#### [To do]
Reproduce the listing below word for word, beginning at the line that contains "fast [769, 88]" and stopping after the line that contains "Heidi [187, 689]".

#### [Given data]
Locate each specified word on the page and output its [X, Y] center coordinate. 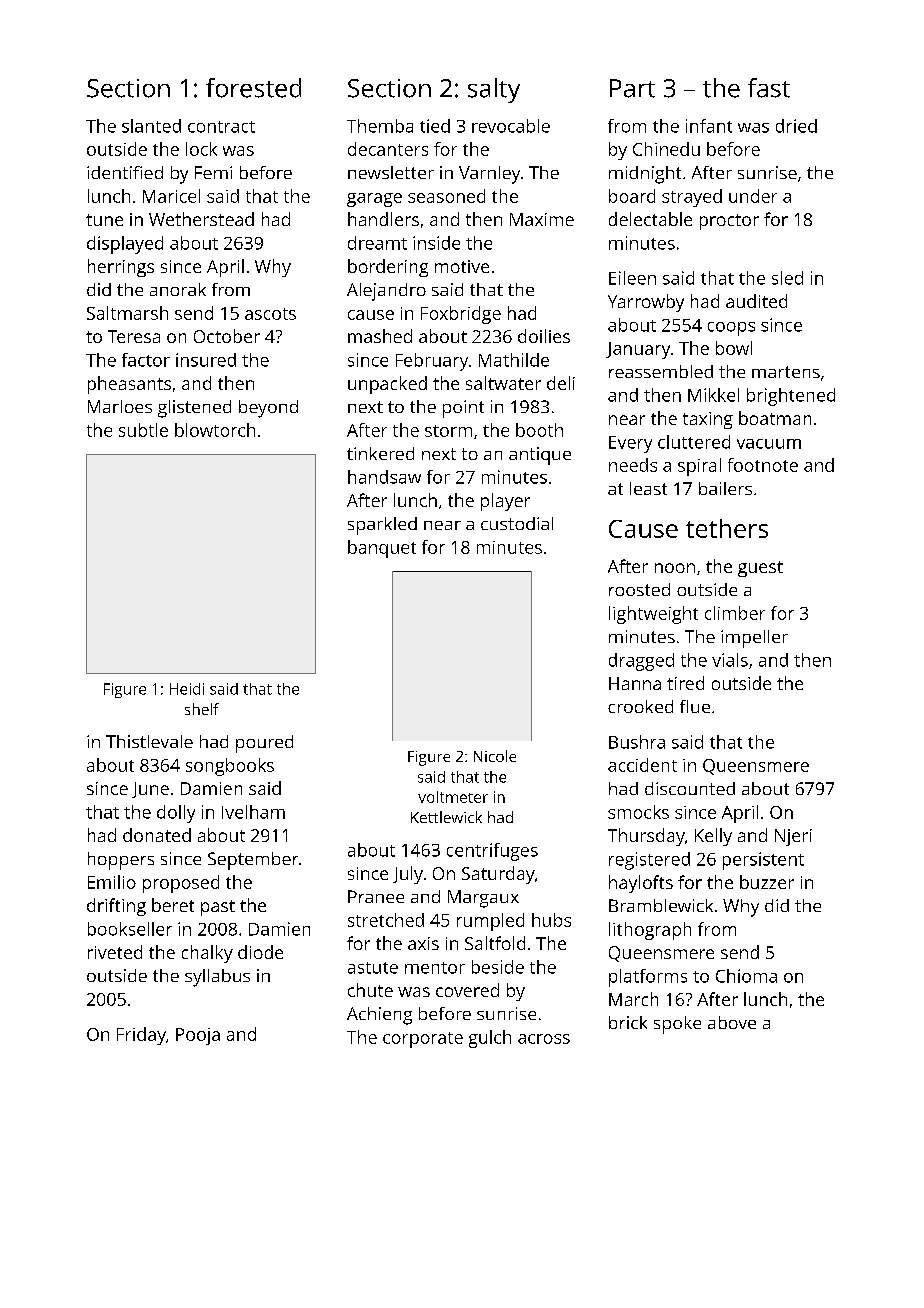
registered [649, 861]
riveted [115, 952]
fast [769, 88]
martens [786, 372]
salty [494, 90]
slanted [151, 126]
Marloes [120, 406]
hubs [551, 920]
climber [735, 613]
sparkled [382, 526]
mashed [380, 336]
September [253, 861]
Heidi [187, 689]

---

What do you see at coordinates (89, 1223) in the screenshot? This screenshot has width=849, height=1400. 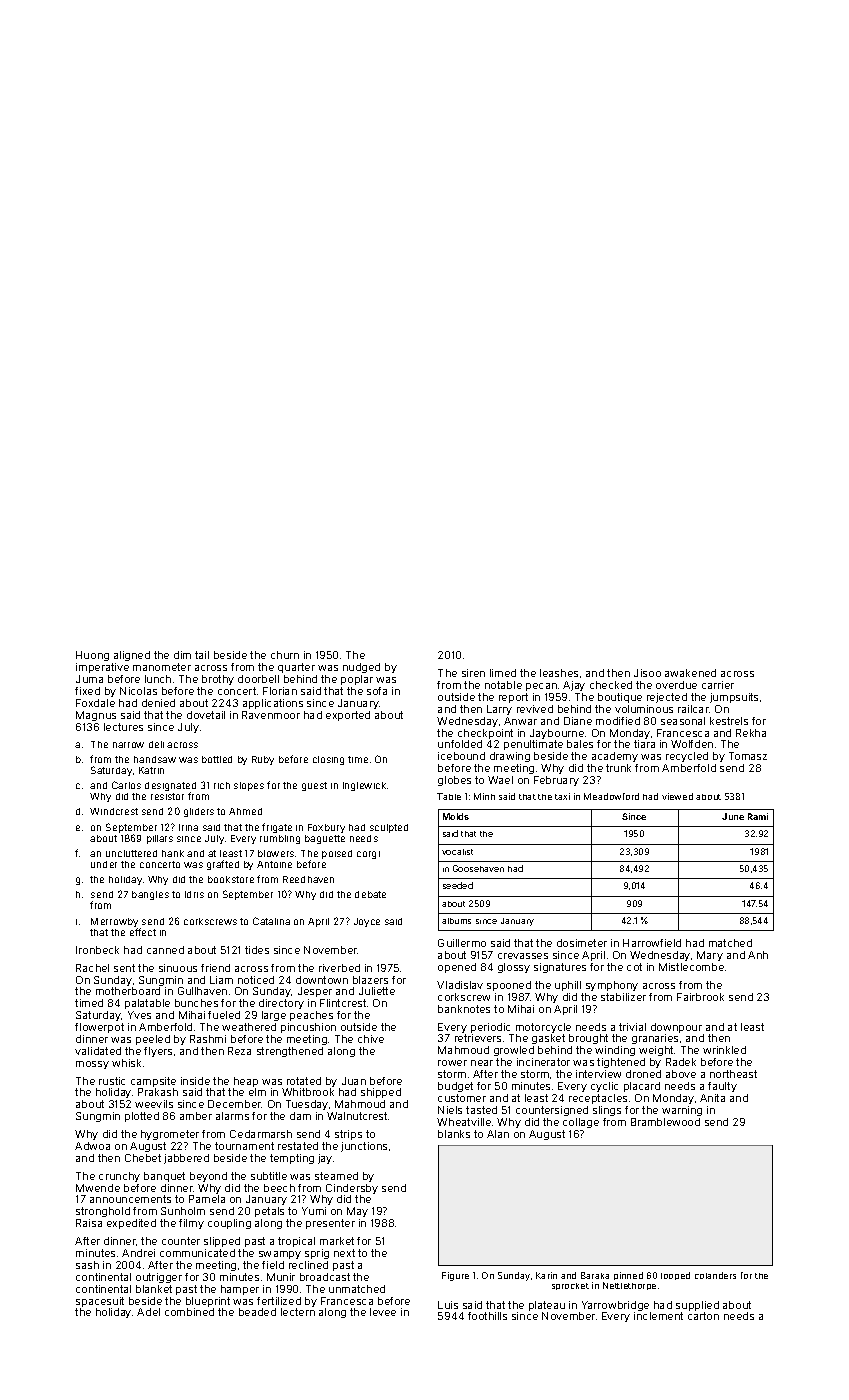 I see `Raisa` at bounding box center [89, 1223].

--

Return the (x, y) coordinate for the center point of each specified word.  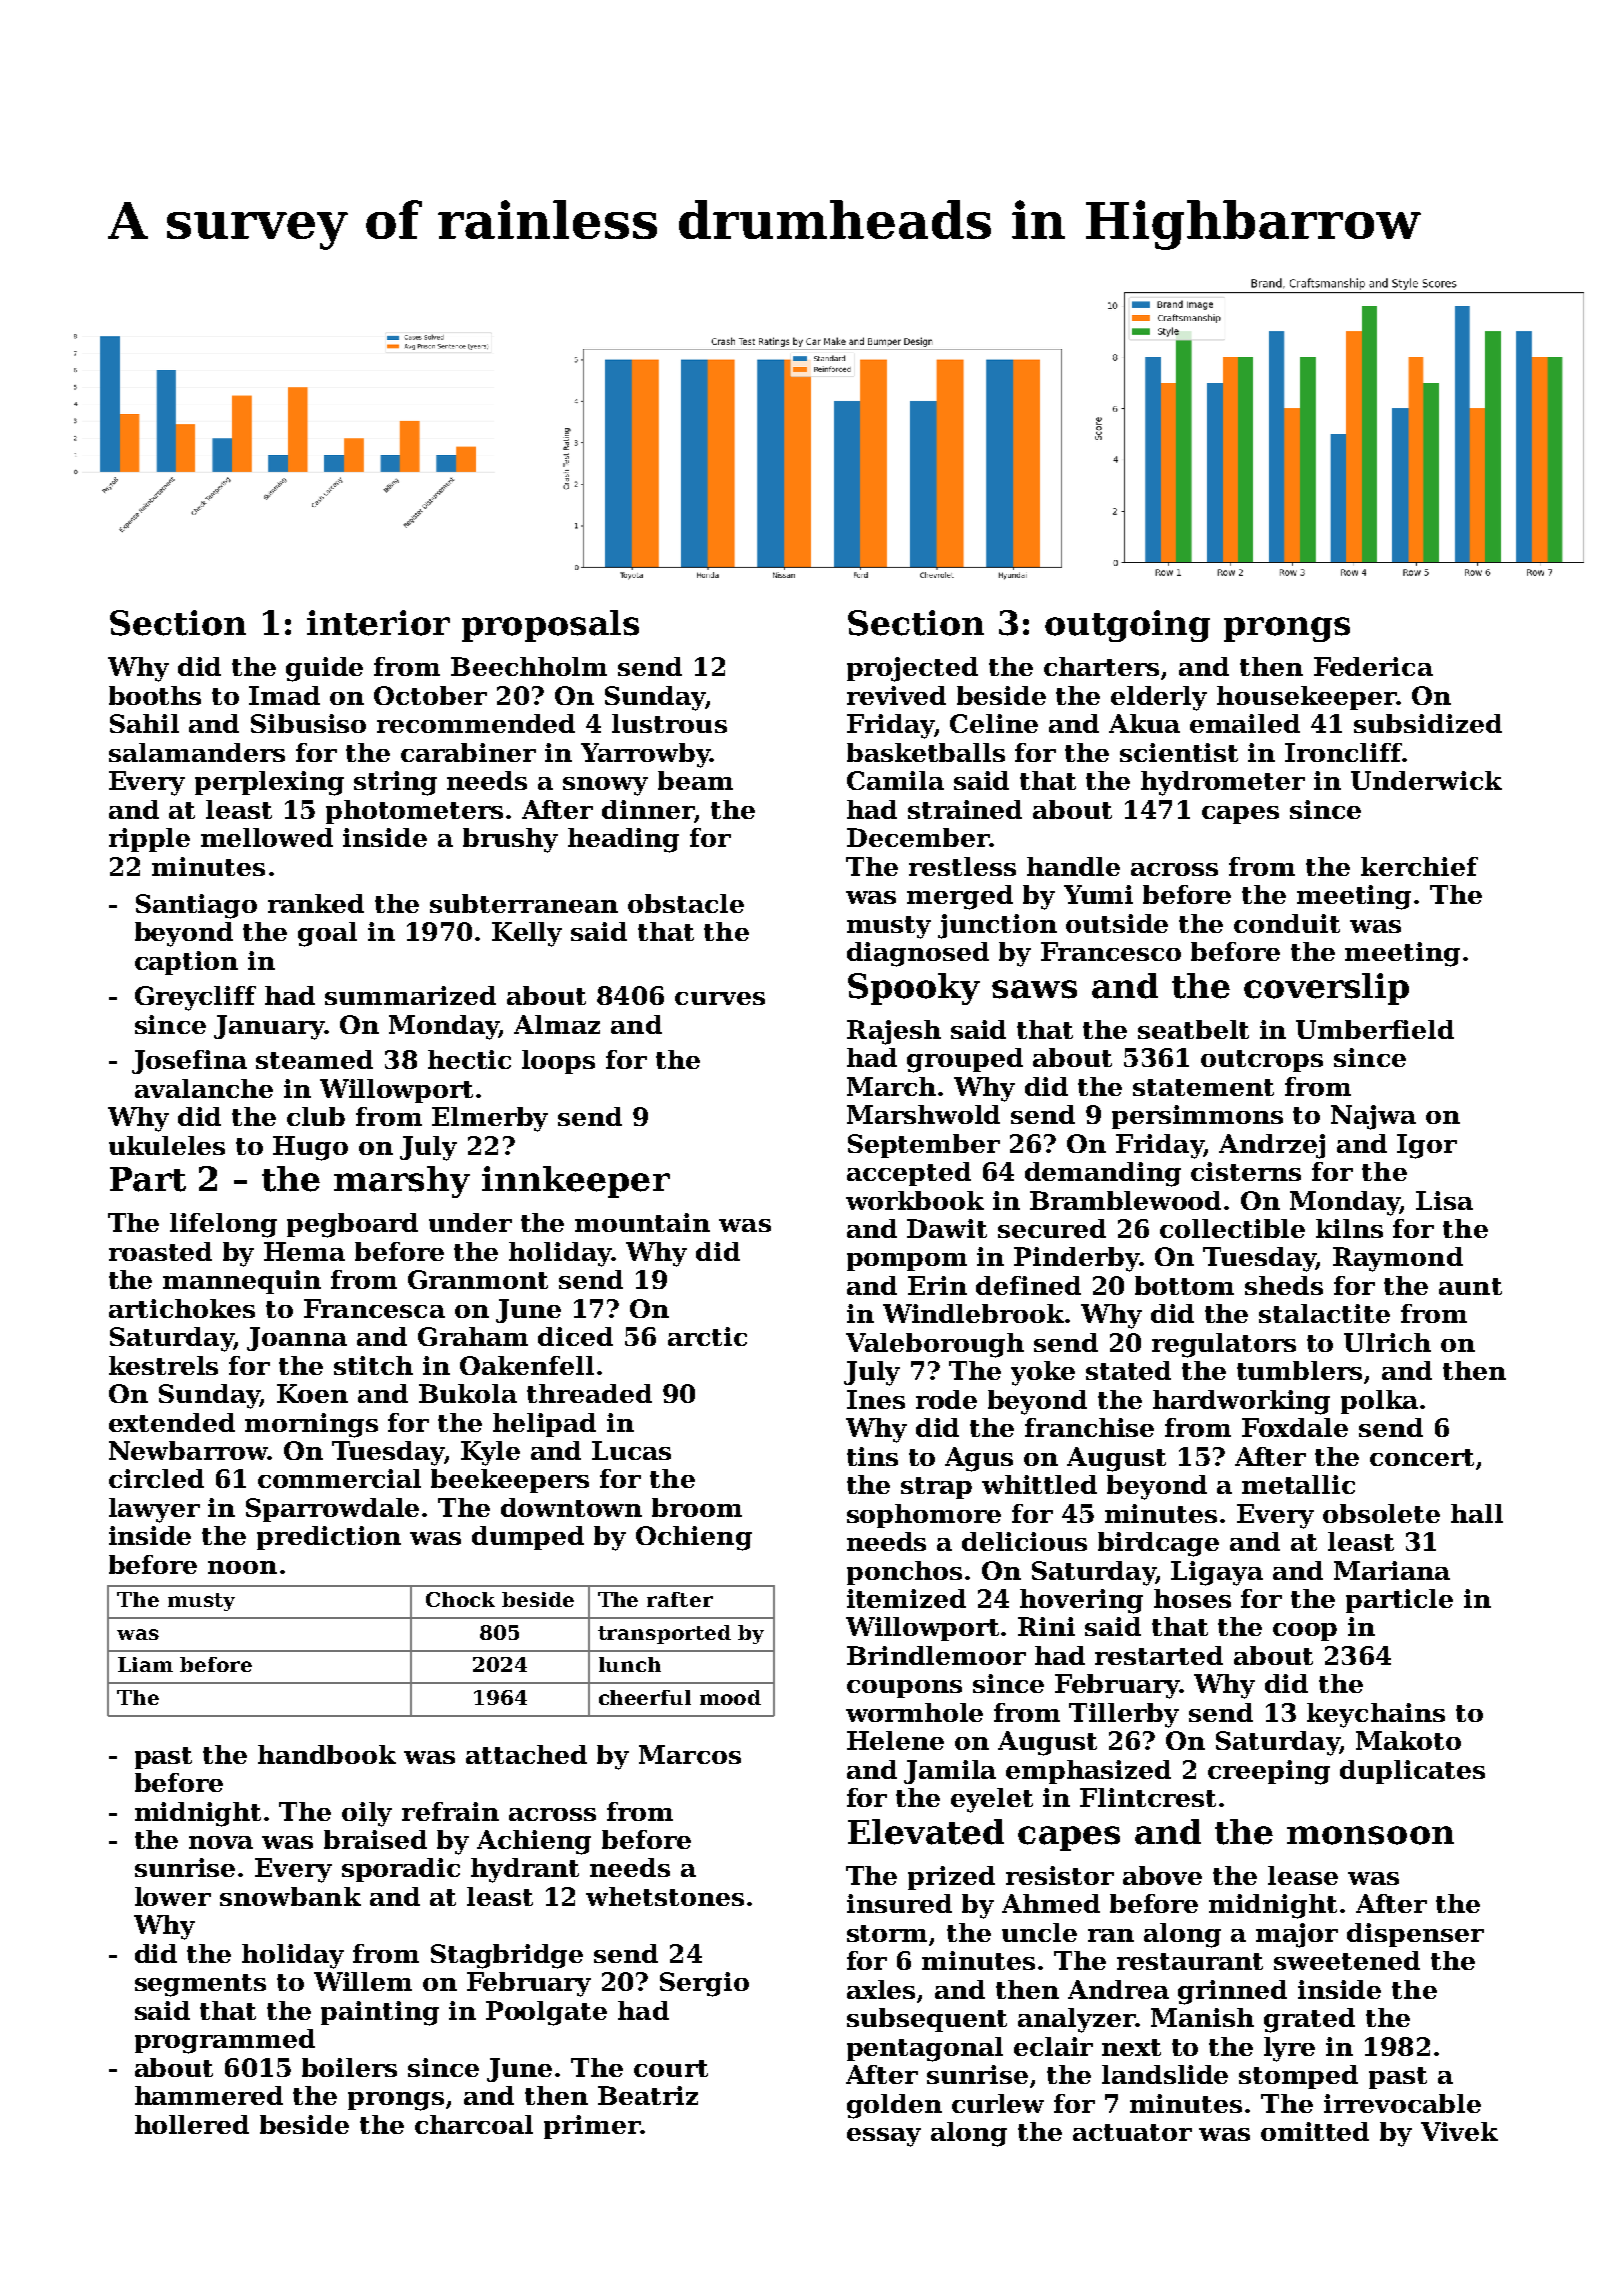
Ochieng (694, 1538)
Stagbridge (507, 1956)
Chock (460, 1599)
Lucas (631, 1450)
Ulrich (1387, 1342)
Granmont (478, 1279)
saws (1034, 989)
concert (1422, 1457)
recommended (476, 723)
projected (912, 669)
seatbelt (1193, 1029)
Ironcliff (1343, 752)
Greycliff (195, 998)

#### [The completed task]
fast [769, 88]
martens [786, 372]
salty [494, 90]
slanted [151, 126]
Marloes [120, 406]
hubs [551, 920]
climber [735, 613]
sparkled [382, 526]
mashed [380, 336]
September [253, 861]
Heidi [187, 689]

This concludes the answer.